* _YOUR OBJECTIVE_
For this listing, the lines between the one holding "(351, 342) = (213, 412): white" and the one holding "(455, 257) = (369, 197): green key -> none", inclusive, must be set down exactly.

◆ ◆ ◆

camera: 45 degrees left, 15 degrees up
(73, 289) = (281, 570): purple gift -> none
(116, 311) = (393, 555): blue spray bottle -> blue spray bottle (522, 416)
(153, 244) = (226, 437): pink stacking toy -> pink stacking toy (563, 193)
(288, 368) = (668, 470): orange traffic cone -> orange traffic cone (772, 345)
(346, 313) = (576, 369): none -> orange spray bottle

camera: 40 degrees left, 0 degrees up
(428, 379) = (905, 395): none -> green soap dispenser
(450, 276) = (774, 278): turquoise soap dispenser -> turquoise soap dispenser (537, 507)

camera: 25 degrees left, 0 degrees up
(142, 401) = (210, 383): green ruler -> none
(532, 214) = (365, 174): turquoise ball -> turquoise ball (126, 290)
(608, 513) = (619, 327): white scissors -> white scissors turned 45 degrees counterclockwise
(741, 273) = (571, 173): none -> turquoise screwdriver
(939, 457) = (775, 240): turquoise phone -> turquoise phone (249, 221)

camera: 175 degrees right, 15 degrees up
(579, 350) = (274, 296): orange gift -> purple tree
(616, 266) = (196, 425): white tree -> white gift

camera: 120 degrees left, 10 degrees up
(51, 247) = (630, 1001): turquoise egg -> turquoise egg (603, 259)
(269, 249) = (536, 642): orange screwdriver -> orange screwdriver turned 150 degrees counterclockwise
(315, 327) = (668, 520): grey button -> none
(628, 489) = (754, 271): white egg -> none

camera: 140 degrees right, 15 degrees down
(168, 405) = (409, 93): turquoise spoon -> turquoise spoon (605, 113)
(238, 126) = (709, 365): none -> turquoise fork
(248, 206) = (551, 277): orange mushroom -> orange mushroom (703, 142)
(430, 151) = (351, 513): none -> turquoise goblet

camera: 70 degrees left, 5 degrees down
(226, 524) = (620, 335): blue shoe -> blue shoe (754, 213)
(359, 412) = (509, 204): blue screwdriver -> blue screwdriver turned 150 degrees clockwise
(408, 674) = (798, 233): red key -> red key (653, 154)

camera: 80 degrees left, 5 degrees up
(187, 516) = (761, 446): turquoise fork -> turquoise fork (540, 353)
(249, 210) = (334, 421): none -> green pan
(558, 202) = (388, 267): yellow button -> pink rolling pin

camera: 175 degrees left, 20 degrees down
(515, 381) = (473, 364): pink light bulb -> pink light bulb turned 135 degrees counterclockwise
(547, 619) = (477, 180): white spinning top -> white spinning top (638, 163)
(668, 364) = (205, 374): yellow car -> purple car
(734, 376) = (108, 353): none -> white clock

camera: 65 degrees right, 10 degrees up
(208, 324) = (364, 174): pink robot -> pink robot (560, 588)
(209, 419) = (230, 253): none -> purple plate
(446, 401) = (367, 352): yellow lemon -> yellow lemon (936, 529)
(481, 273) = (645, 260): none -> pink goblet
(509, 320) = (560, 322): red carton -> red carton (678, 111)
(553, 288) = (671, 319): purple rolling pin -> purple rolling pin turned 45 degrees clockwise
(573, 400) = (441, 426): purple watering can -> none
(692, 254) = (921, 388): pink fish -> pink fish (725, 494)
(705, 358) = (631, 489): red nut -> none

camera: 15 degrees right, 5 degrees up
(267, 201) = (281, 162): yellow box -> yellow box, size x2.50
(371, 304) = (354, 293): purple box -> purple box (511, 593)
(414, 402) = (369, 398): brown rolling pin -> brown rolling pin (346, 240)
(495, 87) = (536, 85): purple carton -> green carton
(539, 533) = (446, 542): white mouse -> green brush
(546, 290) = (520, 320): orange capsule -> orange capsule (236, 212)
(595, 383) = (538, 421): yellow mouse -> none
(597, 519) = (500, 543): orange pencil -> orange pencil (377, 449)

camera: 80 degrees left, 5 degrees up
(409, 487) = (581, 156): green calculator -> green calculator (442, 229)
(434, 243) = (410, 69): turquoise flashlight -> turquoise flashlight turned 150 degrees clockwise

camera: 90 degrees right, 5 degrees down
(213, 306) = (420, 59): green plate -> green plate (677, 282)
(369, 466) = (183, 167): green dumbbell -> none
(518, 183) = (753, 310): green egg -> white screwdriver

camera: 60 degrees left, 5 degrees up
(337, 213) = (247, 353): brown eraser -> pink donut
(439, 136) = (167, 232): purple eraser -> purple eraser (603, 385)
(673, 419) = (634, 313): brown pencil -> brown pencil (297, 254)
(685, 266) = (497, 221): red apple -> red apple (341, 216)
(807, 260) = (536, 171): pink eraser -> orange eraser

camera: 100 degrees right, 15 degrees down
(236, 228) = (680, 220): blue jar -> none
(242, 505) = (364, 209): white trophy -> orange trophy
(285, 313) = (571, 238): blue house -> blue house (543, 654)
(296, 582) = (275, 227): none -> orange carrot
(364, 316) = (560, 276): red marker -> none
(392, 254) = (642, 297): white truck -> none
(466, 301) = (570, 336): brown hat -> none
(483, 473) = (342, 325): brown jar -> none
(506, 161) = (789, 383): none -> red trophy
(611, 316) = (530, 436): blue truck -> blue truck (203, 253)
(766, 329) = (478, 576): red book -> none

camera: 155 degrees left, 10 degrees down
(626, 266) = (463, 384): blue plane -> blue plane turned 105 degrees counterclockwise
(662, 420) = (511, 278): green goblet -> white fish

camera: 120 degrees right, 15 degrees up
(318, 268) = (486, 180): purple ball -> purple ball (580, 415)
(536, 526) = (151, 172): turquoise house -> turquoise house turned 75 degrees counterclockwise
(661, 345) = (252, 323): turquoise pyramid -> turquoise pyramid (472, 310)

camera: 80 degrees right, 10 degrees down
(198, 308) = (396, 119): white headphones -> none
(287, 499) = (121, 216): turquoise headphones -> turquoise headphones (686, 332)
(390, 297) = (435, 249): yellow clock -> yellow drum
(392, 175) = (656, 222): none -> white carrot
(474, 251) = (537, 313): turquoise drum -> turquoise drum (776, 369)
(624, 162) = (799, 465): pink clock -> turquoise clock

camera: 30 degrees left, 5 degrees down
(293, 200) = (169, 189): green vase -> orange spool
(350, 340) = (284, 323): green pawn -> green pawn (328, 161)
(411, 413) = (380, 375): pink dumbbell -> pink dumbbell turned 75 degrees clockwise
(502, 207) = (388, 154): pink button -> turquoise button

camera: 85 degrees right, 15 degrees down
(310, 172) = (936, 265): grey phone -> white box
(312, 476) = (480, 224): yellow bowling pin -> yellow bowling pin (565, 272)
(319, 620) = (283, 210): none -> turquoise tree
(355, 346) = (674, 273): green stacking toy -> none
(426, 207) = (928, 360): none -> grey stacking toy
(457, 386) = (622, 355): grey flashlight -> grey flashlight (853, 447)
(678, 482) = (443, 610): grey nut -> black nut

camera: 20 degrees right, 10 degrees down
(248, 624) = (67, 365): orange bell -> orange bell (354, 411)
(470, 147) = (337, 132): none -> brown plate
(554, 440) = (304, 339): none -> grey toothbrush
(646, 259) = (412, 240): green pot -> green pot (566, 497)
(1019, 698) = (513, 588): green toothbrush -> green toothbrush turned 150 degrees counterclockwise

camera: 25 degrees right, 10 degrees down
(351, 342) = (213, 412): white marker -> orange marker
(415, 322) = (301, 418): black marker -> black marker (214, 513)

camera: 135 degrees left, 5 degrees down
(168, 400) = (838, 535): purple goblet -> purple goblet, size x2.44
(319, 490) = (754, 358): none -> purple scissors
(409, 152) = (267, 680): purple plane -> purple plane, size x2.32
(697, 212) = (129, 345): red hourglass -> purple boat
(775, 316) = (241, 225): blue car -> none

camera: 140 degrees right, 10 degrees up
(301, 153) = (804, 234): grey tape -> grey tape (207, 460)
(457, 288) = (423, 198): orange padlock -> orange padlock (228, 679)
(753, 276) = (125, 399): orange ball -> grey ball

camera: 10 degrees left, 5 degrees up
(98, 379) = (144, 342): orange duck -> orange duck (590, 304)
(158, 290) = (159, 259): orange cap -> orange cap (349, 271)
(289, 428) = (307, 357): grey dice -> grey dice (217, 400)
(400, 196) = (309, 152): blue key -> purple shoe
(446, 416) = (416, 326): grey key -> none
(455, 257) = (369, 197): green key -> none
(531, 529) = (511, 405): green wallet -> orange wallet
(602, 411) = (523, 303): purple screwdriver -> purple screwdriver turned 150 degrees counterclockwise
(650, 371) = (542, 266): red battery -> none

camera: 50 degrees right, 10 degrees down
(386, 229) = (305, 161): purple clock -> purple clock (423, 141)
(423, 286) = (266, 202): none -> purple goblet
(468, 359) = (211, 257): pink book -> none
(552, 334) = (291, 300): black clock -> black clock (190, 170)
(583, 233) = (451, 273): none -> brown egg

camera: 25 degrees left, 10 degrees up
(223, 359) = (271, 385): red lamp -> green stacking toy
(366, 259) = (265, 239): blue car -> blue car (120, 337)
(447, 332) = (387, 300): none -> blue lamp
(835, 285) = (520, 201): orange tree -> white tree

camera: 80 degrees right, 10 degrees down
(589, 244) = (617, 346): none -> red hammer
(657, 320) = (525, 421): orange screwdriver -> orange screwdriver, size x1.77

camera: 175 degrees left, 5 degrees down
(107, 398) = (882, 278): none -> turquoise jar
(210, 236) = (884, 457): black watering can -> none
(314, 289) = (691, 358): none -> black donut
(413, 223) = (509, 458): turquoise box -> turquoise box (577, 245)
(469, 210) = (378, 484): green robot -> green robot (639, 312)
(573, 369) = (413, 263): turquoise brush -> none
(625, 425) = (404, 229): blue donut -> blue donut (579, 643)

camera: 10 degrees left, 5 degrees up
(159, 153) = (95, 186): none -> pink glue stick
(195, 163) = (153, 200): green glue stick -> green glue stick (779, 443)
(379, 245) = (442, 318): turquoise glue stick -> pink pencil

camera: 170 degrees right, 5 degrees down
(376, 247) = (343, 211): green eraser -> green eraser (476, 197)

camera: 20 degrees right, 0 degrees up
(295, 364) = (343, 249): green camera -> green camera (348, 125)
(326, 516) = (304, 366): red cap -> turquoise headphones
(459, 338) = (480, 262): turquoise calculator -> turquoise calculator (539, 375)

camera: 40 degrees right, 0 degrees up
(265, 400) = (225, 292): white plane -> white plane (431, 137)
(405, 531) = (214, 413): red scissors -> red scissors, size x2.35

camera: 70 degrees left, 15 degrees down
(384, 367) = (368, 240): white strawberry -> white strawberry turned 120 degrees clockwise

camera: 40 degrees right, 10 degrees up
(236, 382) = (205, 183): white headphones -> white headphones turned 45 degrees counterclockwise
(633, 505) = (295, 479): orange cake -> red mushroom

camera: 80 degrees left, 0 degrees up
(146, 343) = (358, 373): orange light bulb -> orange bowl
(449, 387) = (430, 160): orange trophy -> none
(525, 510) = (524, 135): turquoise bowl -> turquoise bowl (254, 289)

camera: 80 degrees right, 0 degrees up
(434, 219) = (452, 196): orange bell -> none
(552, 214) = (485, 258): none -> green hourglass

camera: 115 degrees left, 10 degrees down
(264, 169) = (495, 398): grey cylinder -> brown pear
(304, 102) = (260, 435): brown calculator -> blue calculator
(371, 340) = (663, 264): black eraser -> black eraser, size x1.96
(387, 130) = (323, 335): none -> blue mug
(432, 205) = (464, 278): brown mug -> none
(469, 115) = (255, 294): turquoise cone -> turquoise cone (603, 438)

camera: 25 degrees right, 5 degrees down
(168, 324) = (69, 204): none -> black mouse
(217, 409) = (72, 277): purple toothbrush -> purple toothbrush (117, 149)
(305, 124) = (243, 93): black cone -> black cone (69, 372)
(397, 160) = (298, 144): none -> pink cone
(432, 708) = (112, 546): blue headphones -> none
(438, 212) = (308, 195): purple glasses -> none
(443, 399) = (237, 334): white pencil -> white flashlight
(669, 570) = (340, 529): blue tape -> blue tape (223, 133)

◆ ◆ ◆

* _REPLY_
(351, 342) = (213, 412): white marker -> orange marker
(415, 322) = (301, 418): black marker -> black marker (214, 513)

camera: 135 degrees left, 5 degrees down
(168, 400) = (838, 535): purple goblet -> purple goblet, size x2.44
(319, 490) = (754, 358): none -> purple scissors
(409, 152) = (267, 680): purple plane -> purple plane, size x2.32
(697, 212) = (129, 345): red hourglass -> purple boat
(775, 316) = (241, 225): blue car -> none

camera: 140 degrees right, 10 degrees up
(301, 153) = (804, 234): grey tape -> grey tape (207, 460)
(457, 288) = (423, 198): orange padlock -> orange padlock (228, 679)
(753, 276) = (125, 399): orange ball -> grey ball

camera: 10 degrees left, 5 degrees up
(98, 379) = (144, 342): orange duck -> orange duck (590, 304)
(158, 290) = (159, 259): orange cap -> orange cap (349, 271)
(289, 428) = (307, 357): grey dice -> grey dice (217, 400)
(400, 196) = (309, 152): blue key -> purple shoe
(446, 416) = (416, 326): grey key -> none
(455, 257) = (369, 197): green key -> none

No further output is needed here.